Please find every line in the items that contains the string "kern", matching case exactly, and copy each of those lines in full.
>> Begin
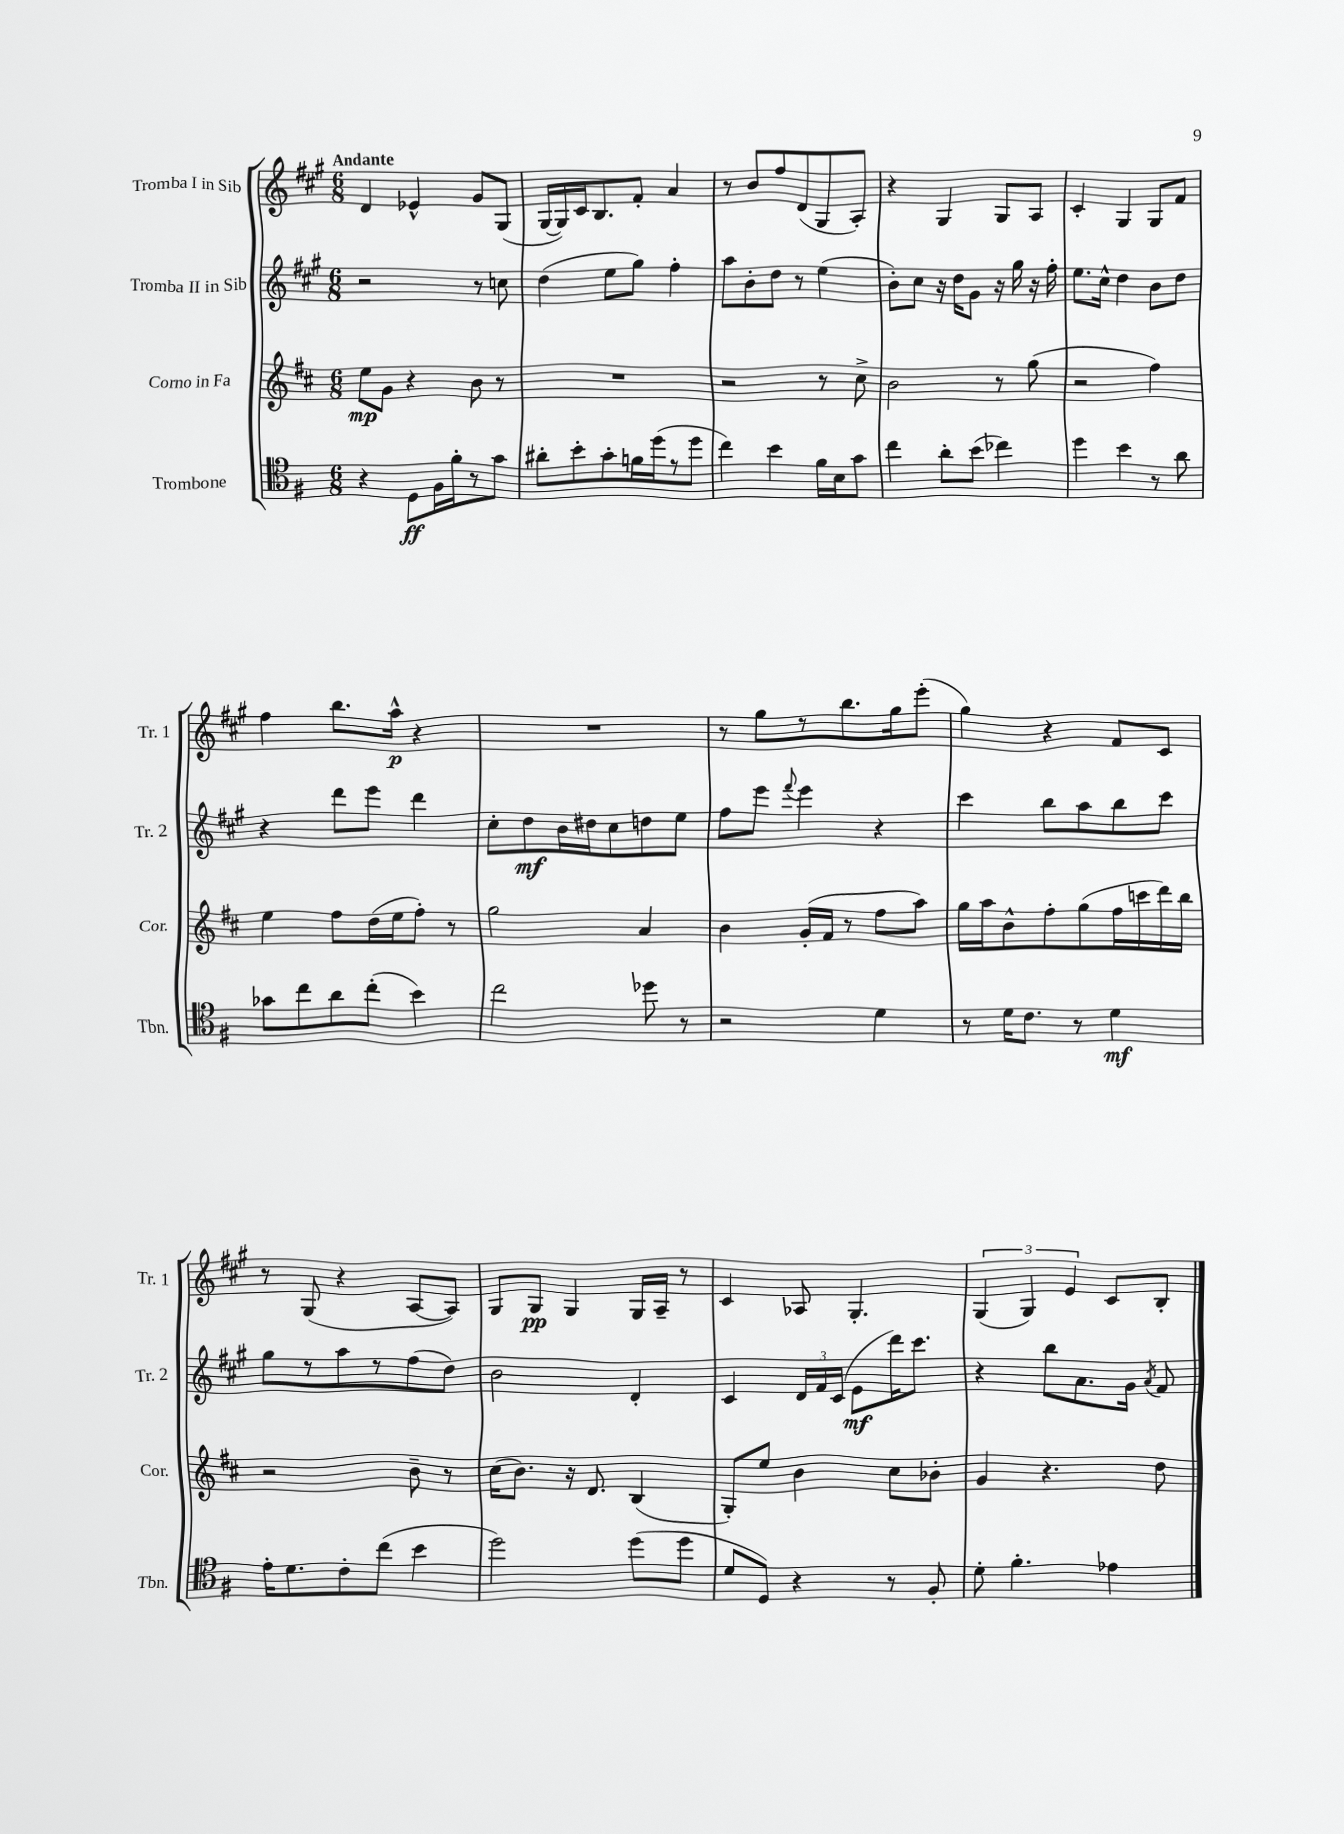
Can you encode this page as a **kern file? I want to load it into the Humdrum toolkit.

**kern	**kern	**kern	**kern
*staff4	*staff3	*staff2	*staff1
*clefC4	*clefG2	*clefG2	*clefG2
*k[f#]	*k[f#c#]	*k[f#c#g#]	*k[f#c#g#]
*M6/8	*M6/8	*M6/8	*M6/8
4r	8ee	2r	4d
.	8g	.	.
8D	4r	.	4e-^^
16F#	.	.	.
16f#'	.	.	.
8r	8b	8r	8g#
8g	8r	8cc	(8G#
=	=	=	=
8a#'	2.r	(4dd	[16G#
.	.	.	16G#])
8b'	.	.	16c#
.	.	.	8.B
8g'	.	8ee	.
16f	.	8gg#)	8f#'
(16dd	.	.	.
8r	.	4ff#'	4a
8dd	.	.	.
=	=	=	=
4cc)	2r	8aa	8r
.	.	8b'	8b
4b	.	8dd	8ff#
.	.	8r	(8d
16f#	8r	(4ee	8G#
16B	.	.	.
8g	8cc#^	.	8A')
=	=	=	=
4cc	2b	8b')	4r
.	.	8cc#	.
8a'	.	16r	4G#
.	.	16dd	.
(8b	.	8g#	.
4cc-)	8r	16r	8G#
.	.	16gg#	.
.	(8gg	16r	8A
.	.	16ff#'	.
=	=	=	=
4dd	2r	8.ee	4c#'
.	.	16cc#^^	.
4b	.	4dd	4G#
8r	4ff#)	8b	8G#
8a	.	8dd	8f#
=	=	=	=
8g-	4ee	4r	4ff#
8cc	.	.	.
8a	8ff#	8ddd	8.bb
(8cc'	(16dd	8eee	.
.	16ee	.	16aa^^
4b)	8ff#')	4ddd	4r
.	8r	.	.
=	=	=	=
2cc	2gg	8cc#'	2.r
.	.	8dd	.
.	.	16b	.
.	.	16dd#	.
.	.	8cc#	.
8dd-	4a	8dd	.
8r	.	8ee	.
=	=	=	=
2r	4b	8ff#	8r
.	.	8eee	8gg#
.	.	8qqfff#	.
.	(16g'	4eee	8r
.	16f#	.	.
.	8r	.	8.bb
4d	8ff#	4r	.
.	.	.	16gg#
.	8aa)	.	(8eee'
=	=	=	=
8r	16gg	4ccc#	4gg#)
.	16aa	.	.
16d	8b^^	.	.
8.c	.	.	.
.	8ff#'	8bb	4r
8r	(8gg	8aa	.
4d	16ff#	8bb	8f#
.	16ccc	.	.
.	16ddd)	8ccc#	8c#
.	16bb	.	.
=	=	=	=
16e'	2r	8gg#	8r
8.d	.	.	.
.	.	8r	(8G#
8c'	.	8aa	4r
(8cc	.	8r	.
4b	8b~	(8ff#	[8A
.	8r	8dd)	8A])
=	=	=	=
2dd)	(16cc#	2b	8G#
.	8.b)	.	.
.	.	.	8G#
.	16r	.	4G#
.	8.d	.	.
(8dd	(4B	4d'	16G#
.	.	.	16A~
8dd	.	.	8r
=	=	=	=
8d	8G')	4c#	4c#
8D)	8ee	.	.
4r	4b	24d	8A-
.	.	24f#	.
.	.	(24c#	.
.	.	8e	4.G#'
8r	8cc#	16ddd)	.
.	.	8.ccc#	.
8F#'	8b-'	.	.
=	=	=	=
8d'	4g	4r	(6G#
4.f#'	.	.	.
.	.	.	6G#)
.	4.r	8bb	.
.	.	.	6e
.	.	8.a	.
4e-	.	.	8c#
.	.	16g#	.
.	.	8qa	.
.	8dd	8f#	8B'
==	==	==	==
*-	*-	*-	*-
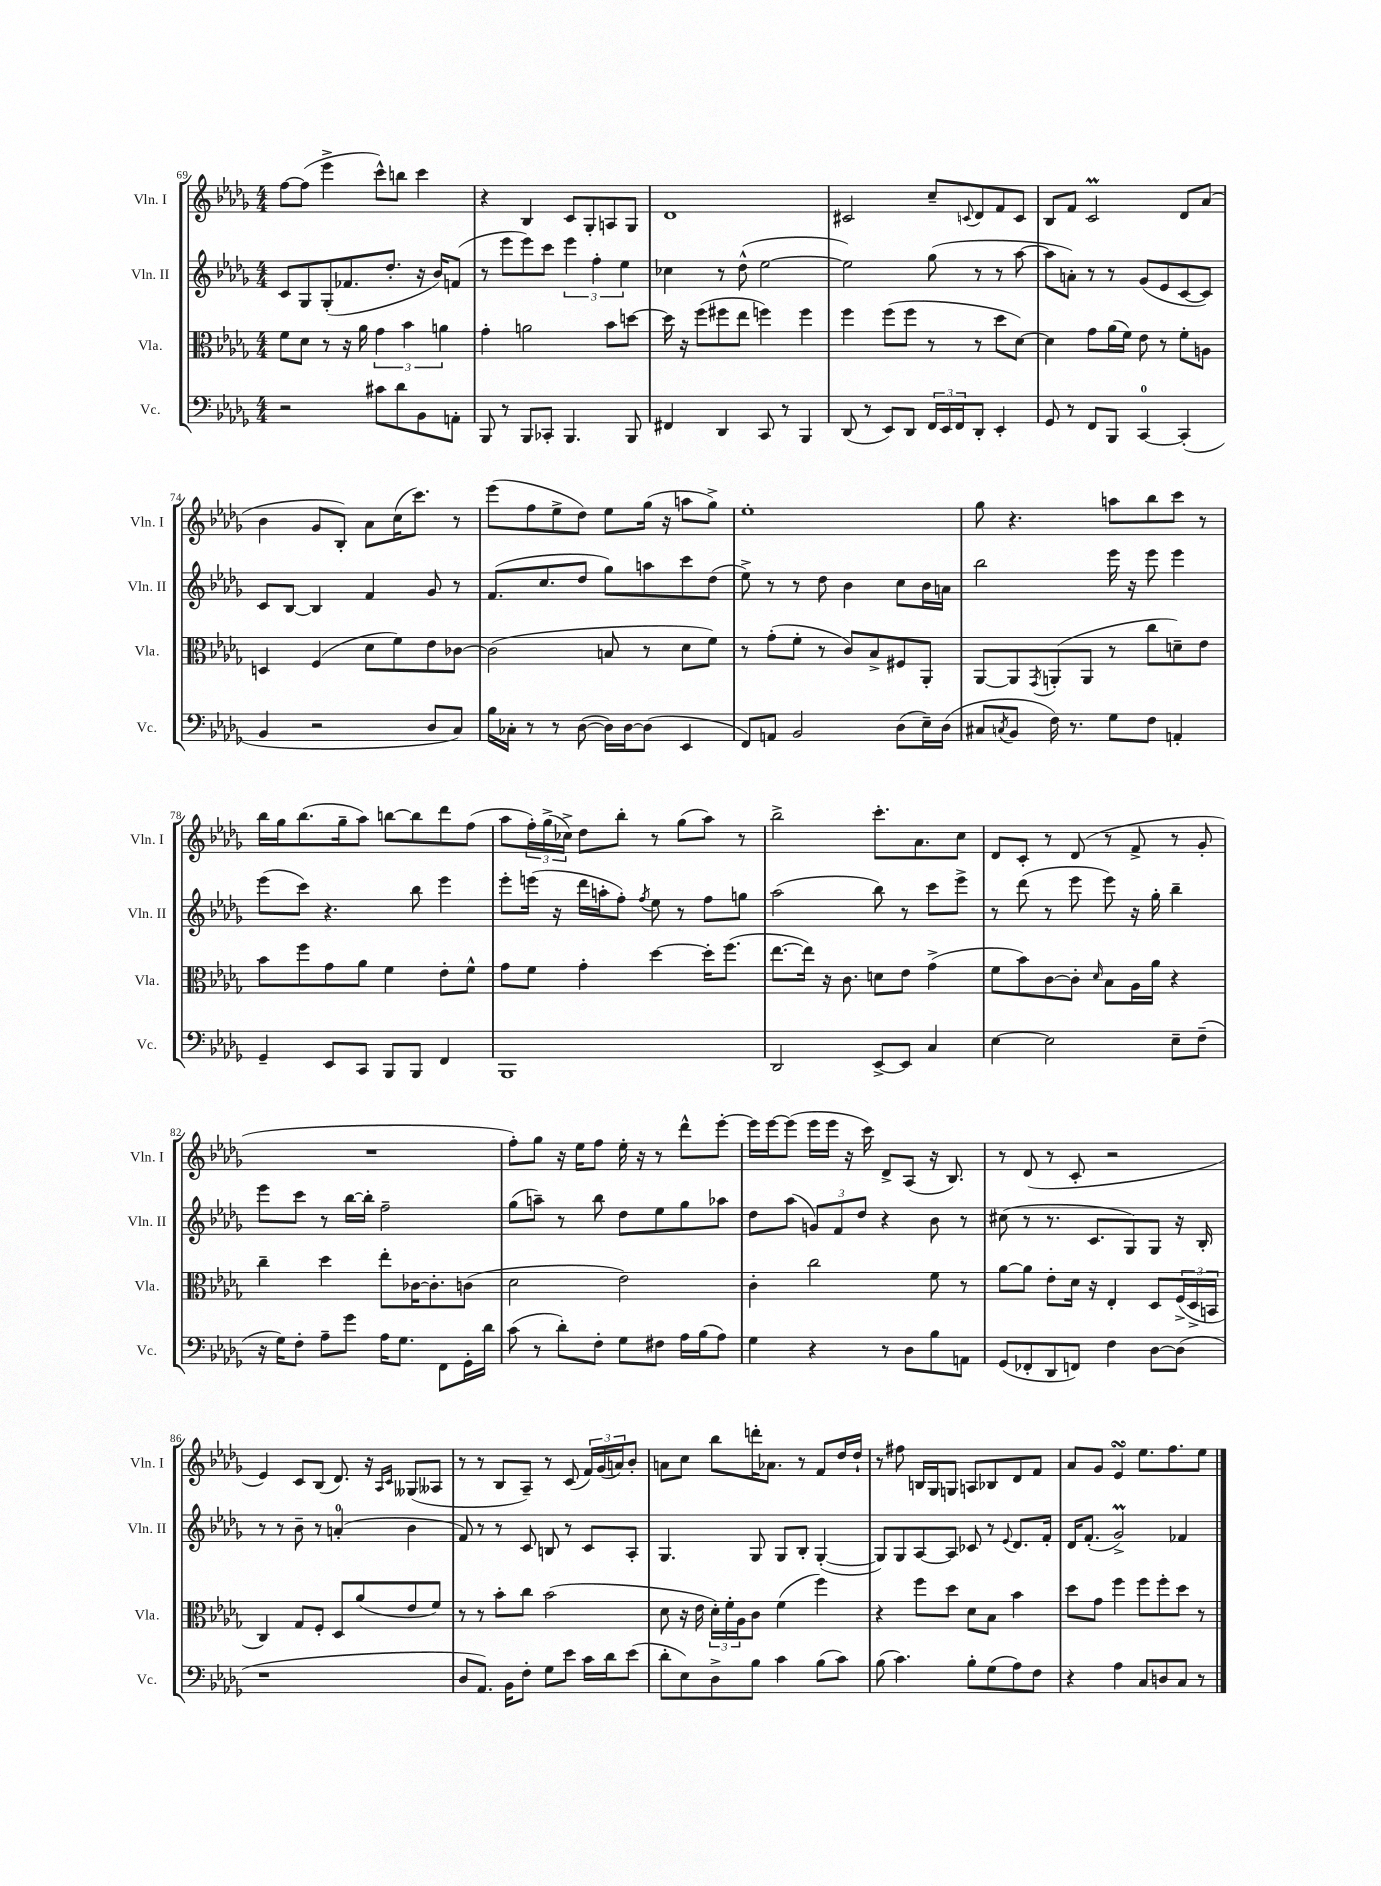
>> End
=== THE RESPONSE ===
Can you encode this page as a **kern file? I want to load it into the Humdrum toolkit.
**kern	**kern	**kern	**kern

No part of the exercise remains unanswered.